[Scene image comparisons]
Start of Block

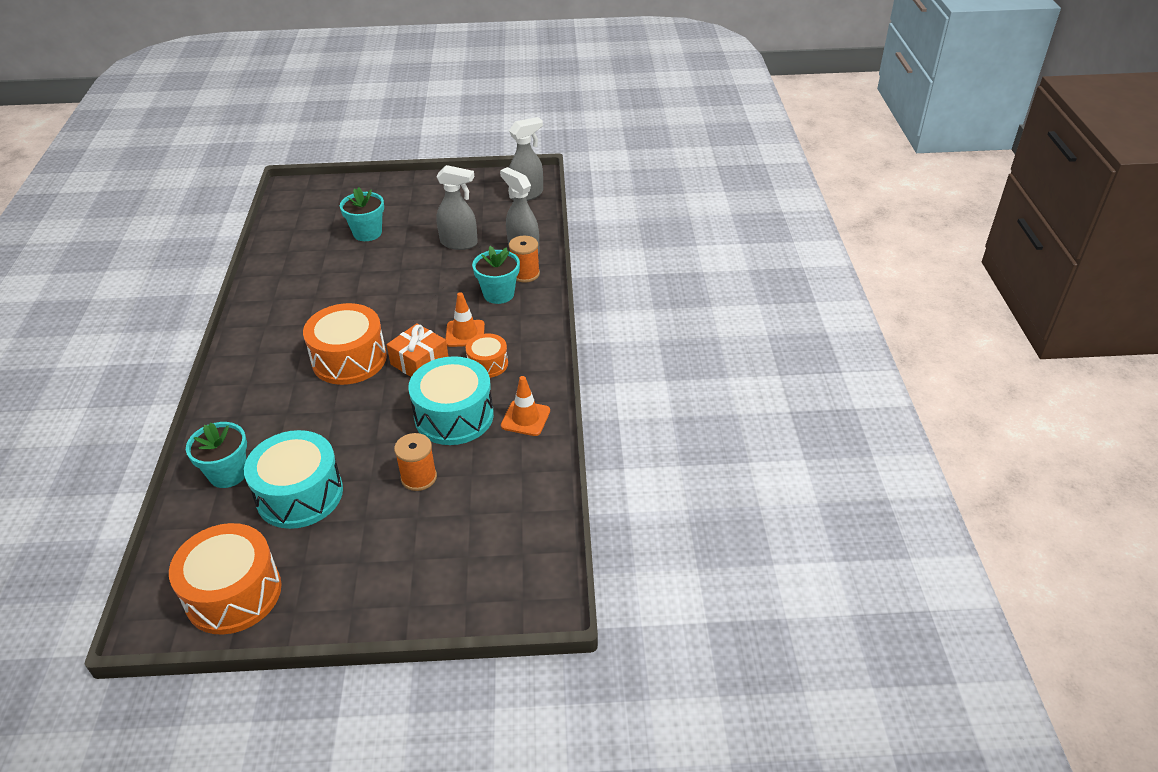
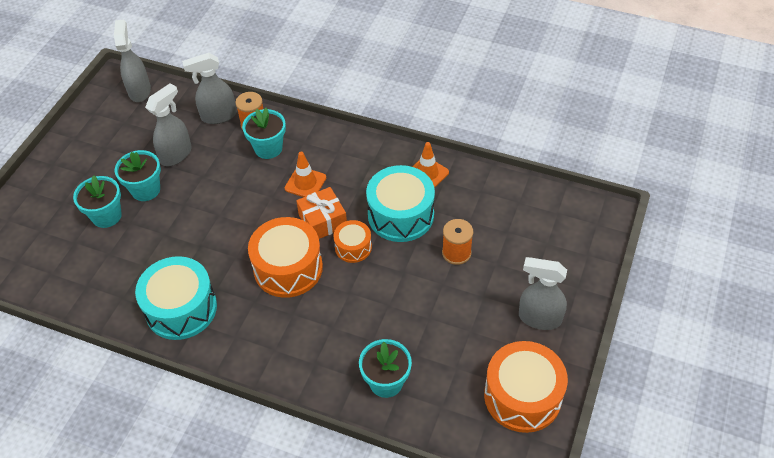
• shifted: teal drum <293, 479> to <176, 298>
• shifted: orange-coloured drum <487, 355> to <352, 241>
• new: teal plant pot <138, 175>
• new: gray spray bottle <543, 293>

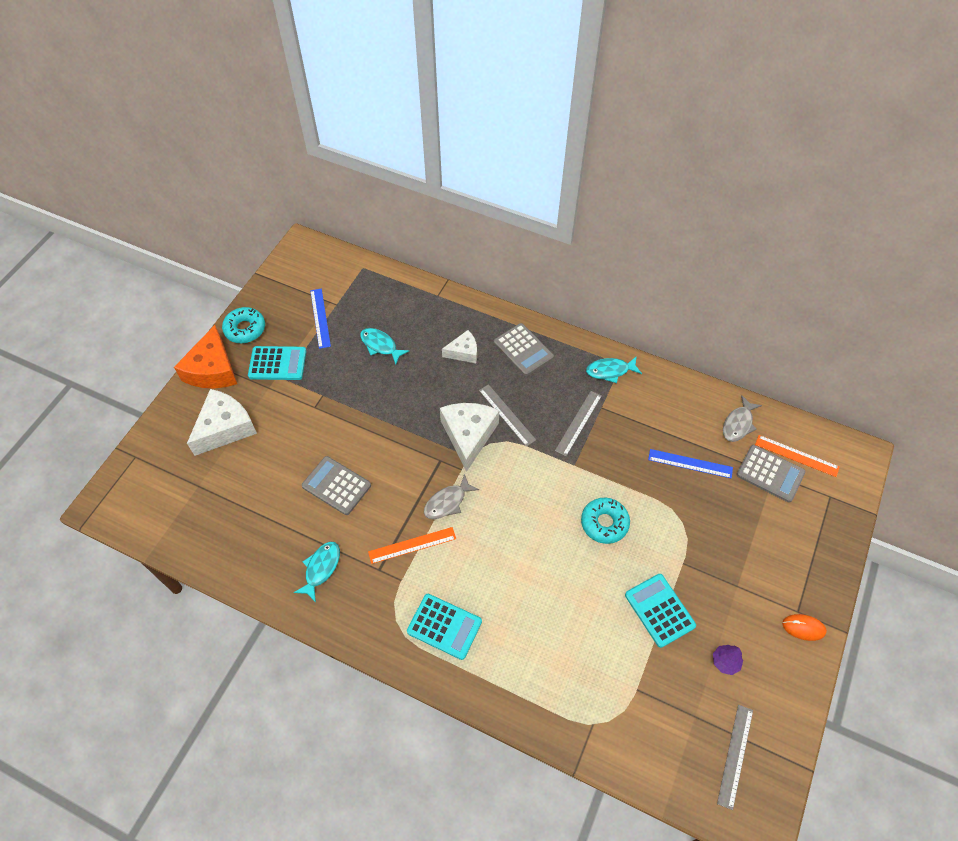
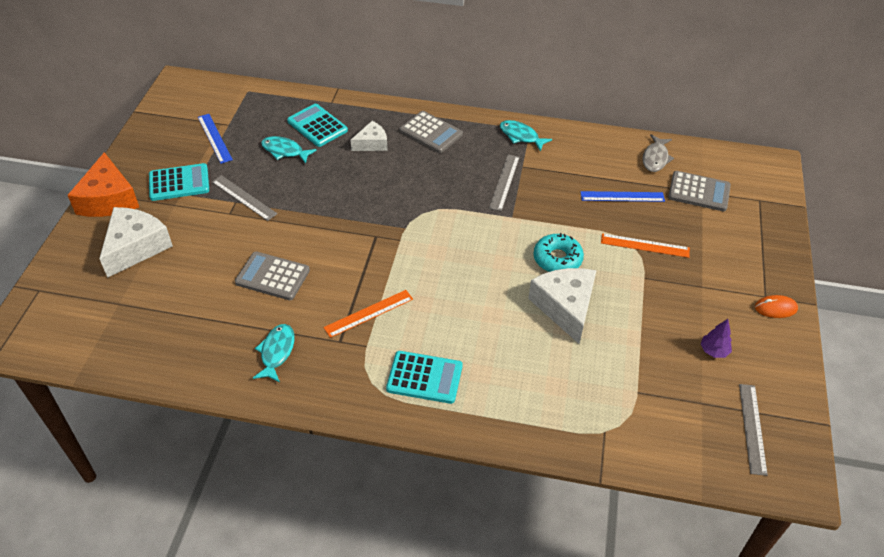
• gone: teal glazed donut <243, 325>
• gone: gray fish <451, 496>
• shifted: pure white cheese <469, 437> to <562, 306>
• shifted: gray straightedge <507, 415> to <244, 198>
• rotated: teal fish <614, 369> = <526, 136> 60 degrees clockwise
• shifted: teal calculator <660, 611> to <317, 125>
• shifted: orange-coloured straightedge <797, 456> to <645, 245>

End of Block

◆ **EXERCISE PROMPT**
Copy each line of the entries that includes the word "drum".

◆ **RESULT**
• shifted: teal drum <293, 479> to <176, 298>
• shifted: orange-coloured drum <487, 355> to <352, 241>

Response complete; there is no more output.